DATA FOR THIS TASK: Begin
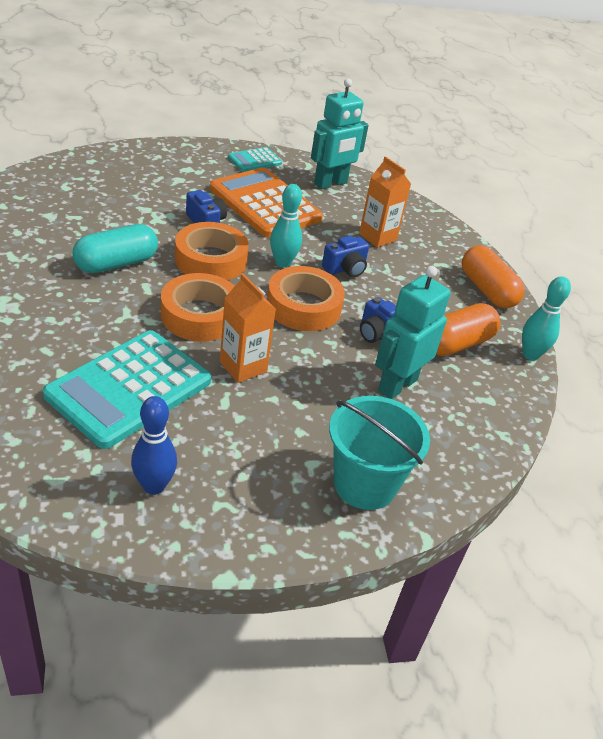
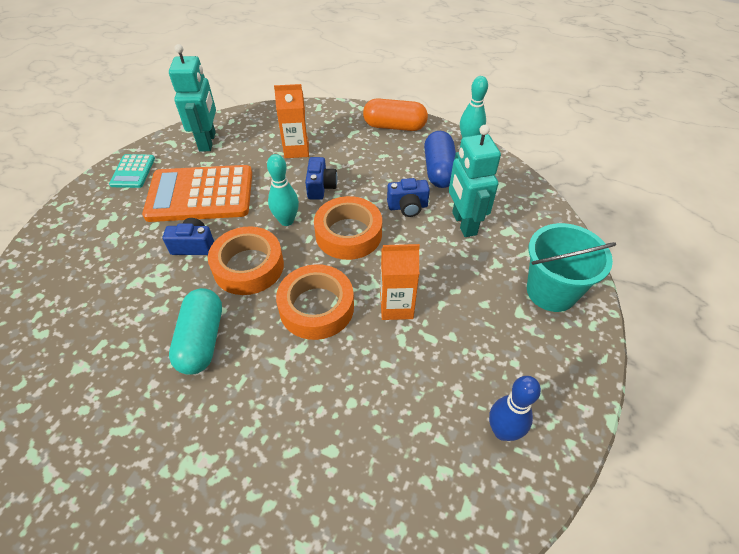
camera: 50 degrees left, 10 degrees up
turquoise calculator [43,330,211,449] -> none
orange capsule [436,303,500,356] -> blue capsule [424,131,456,188]

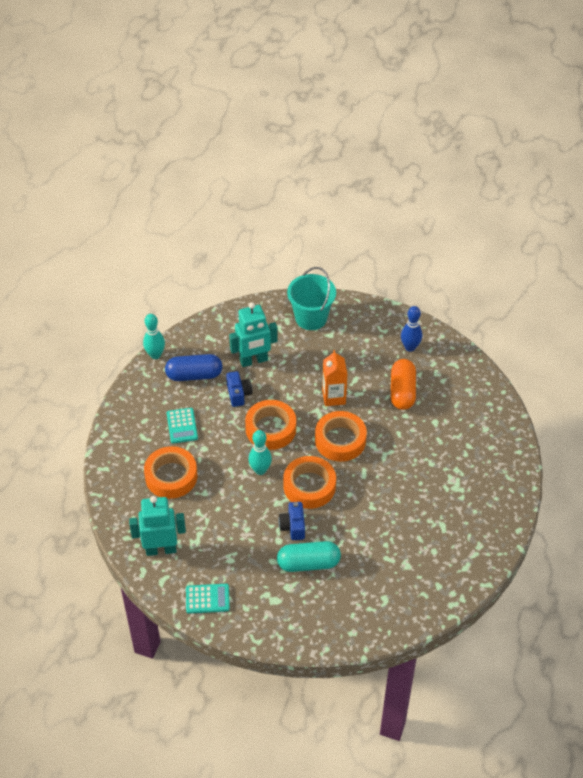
camera: 95 degrees left, 0 degrees up
orange calculator [142,165,252,222] -> none
turquoise capsule [169,288,222,375] -> turquoise capsule moved to [277,541,341,572]
orange carton [274,84,309,158] -> orange tape [144,446,197,499]
blue camera [305,157,338,200] -> none
orange capsule [363,98,428,131] -> orange capsule moved to [391,359,416,410]
none -> turquoise calculator [167,408,198,443]

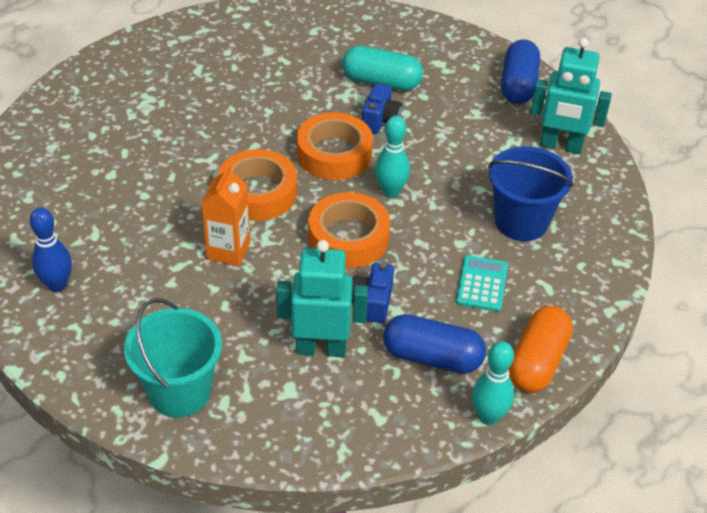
camera: 160 degrees left, 5 degrees down
orange tape [144,446,197,499] -> blue bucket [488,146,573,241]
turquoise calculator [186,584,230,614] -> blue capsule [501,40,540,104]
orange capsule [391,359,416,410] -> orange capsule moved to [509,306,573,392]

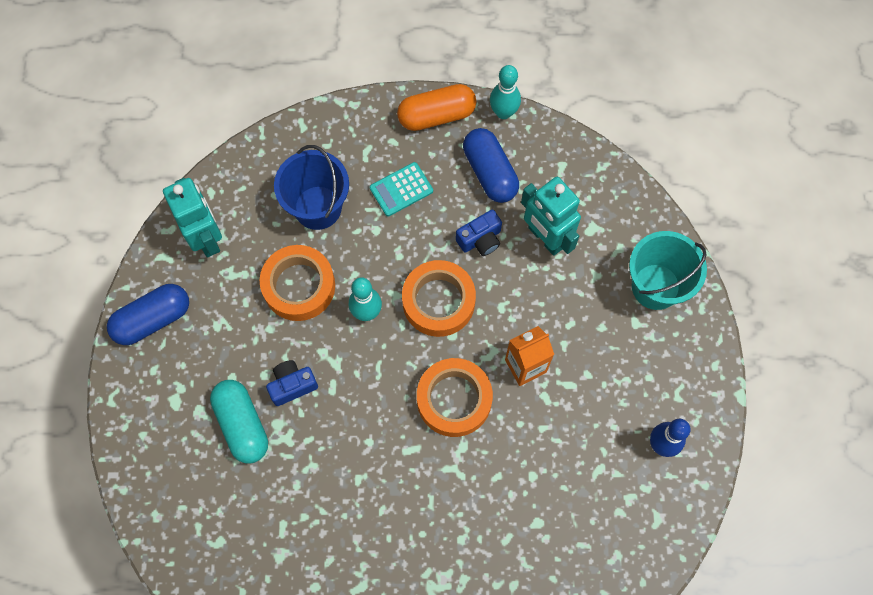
camera: 130 degrees left, 25 degrees up
orange tape [297,112,373,180] -> orange tape moved to [260,245,335,321]

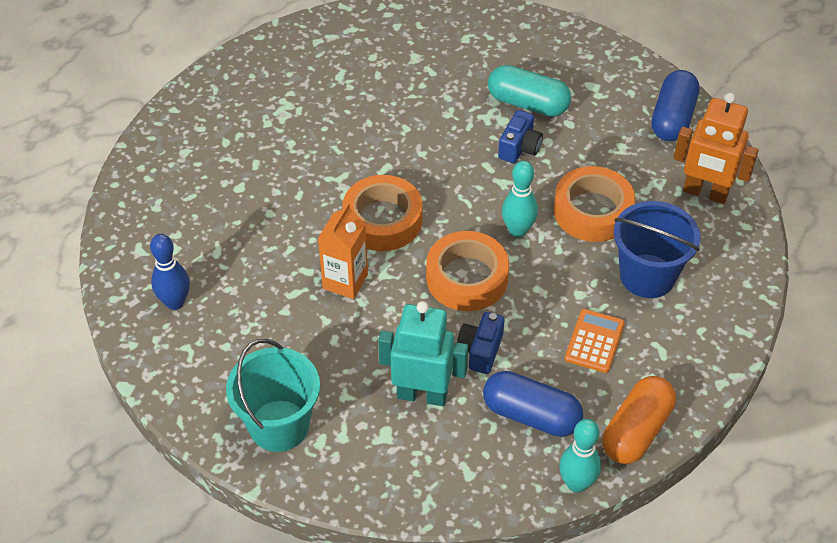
camera: 140 degrees right, 20 degrees down
turquoise robot [163,178,222,257] -> orange robot [673,93,759,204]
turquoise calculator [370,162,433,216] -> orange calculator [565,309,625,373]

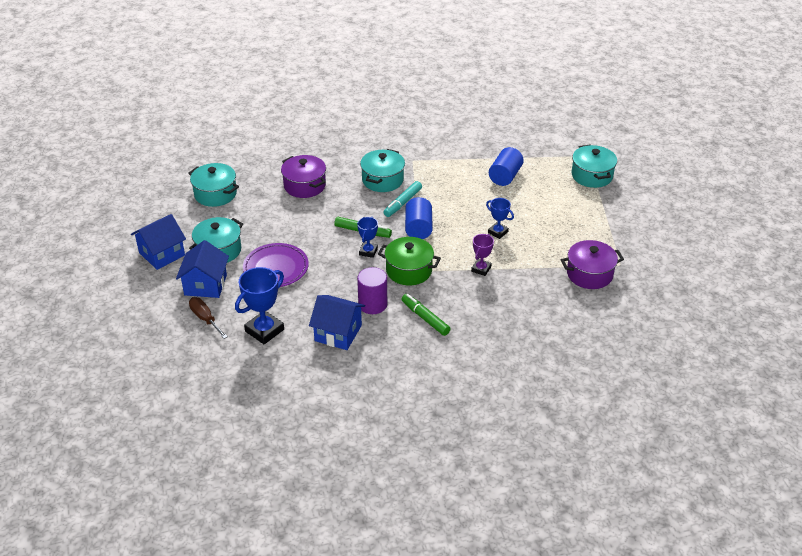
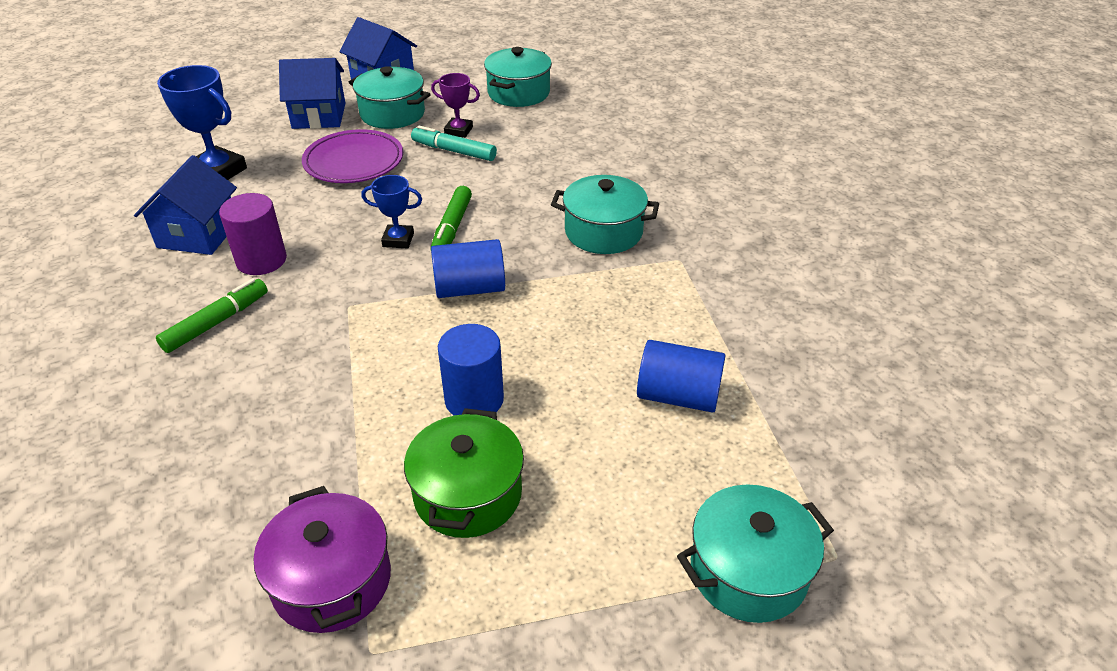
camera: 80 degrees right, 0 degrees up
brown screwdriver [189,297,228,339] -> none
purple pot [281,155,326,198] -> none
green pot [378,237,441,285] -> green pot moved to [404,408,524,538]
turquoise marker [384,181,422,217] -> turquoise marker moved to [411,126,497,161]
purple trophy [471,234,494,276] -> purple trophy moved to [431,73,480,138]
blue trophy [486,198,514,239] -> blue cylinder [438,324,504,415]

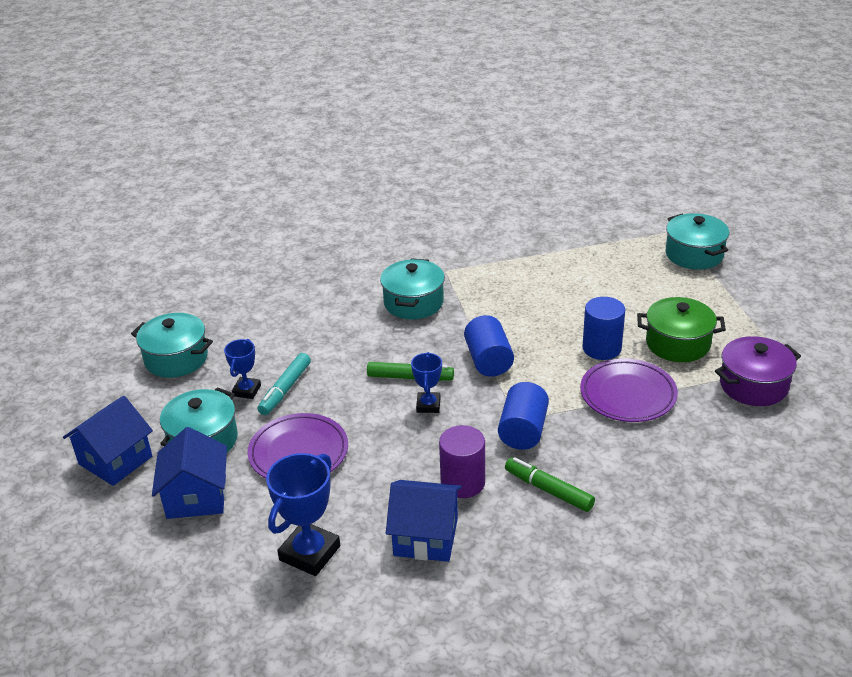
camera: 90 degrees left, 5 degrees down
purple trophy [431,73,480,138] -> blue trophy [224,339,261,399]
blue cylinder [637,340,726,413] -> blue cylinder moved to [498,382,549,450]
none -> purple plate [580,359,678,422]

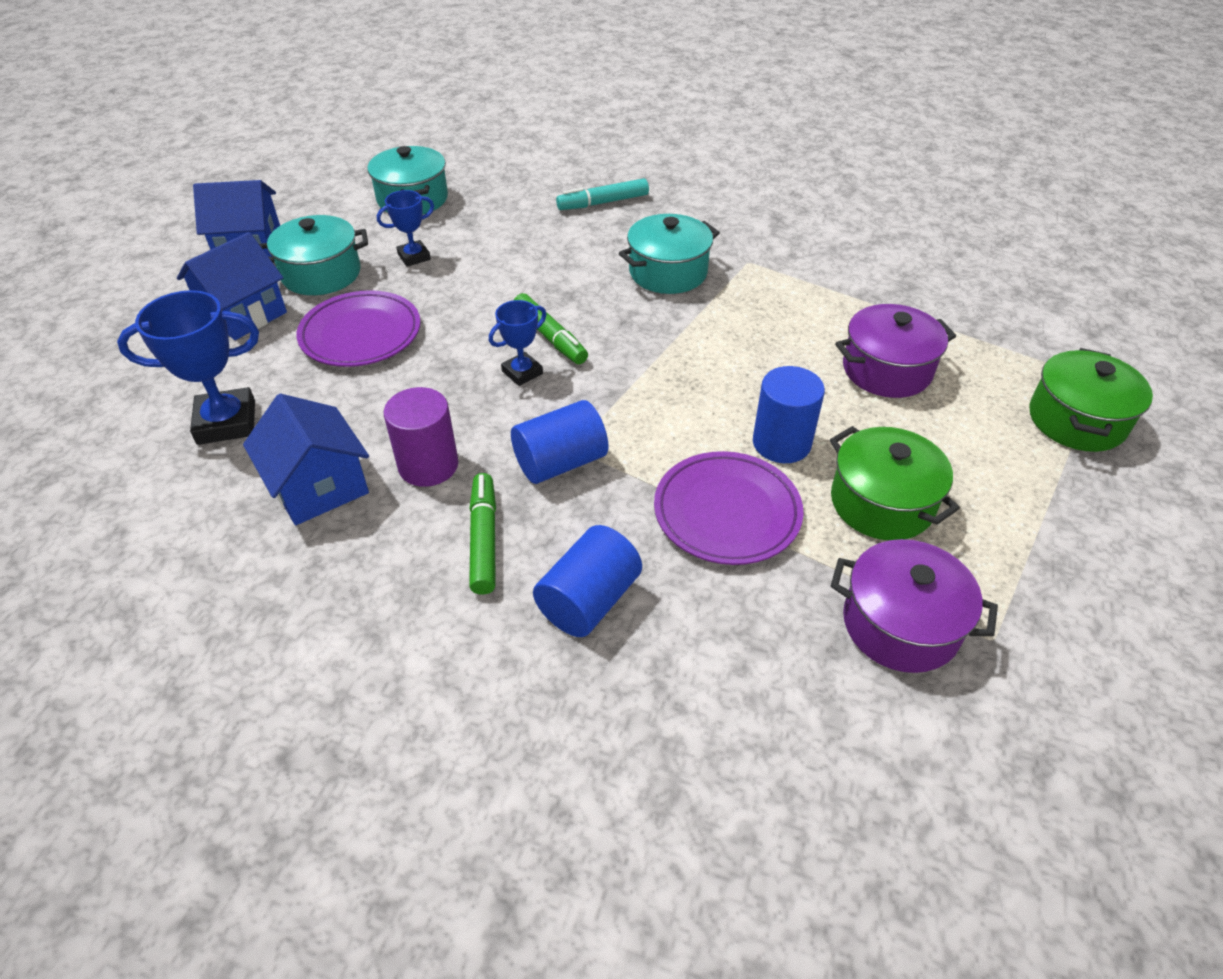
camera: 45 degrees right, 10 degrees up
turquoise marker [258,353,311,415] -> turquoise marker moved to [556,178,649,210]
blue cylinder [464,315,514,377] -> blue cylinder moved to [533,525,642,637]
turquoise pot [665,213,729,270] -> green pot [1029,348,1153,452]
none -> purple pot [835,304,956,398]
DATA FOR THIS TASK: End
## TASK OBJECTIVE
Your reply should be the lines of the records from the start through the line with "turquoise capsule [169,288,222,375]", copied word for word, pictures omitted.

## SOLUTION TO THE PROBLEM
camera: 50 degrees left, 10 degrees up
turquoise calculator [43,330,211,449] -> none
orange capsule [436,303,500,356] -> blue capsule [424,131,456,188]

camera: 95 degrees left, 0 degrees up
orange calculator [142,165,252,222] -> none
turquoise capsule [169,288,222,375] -> turquoise capsule moved to [277,541,341,572]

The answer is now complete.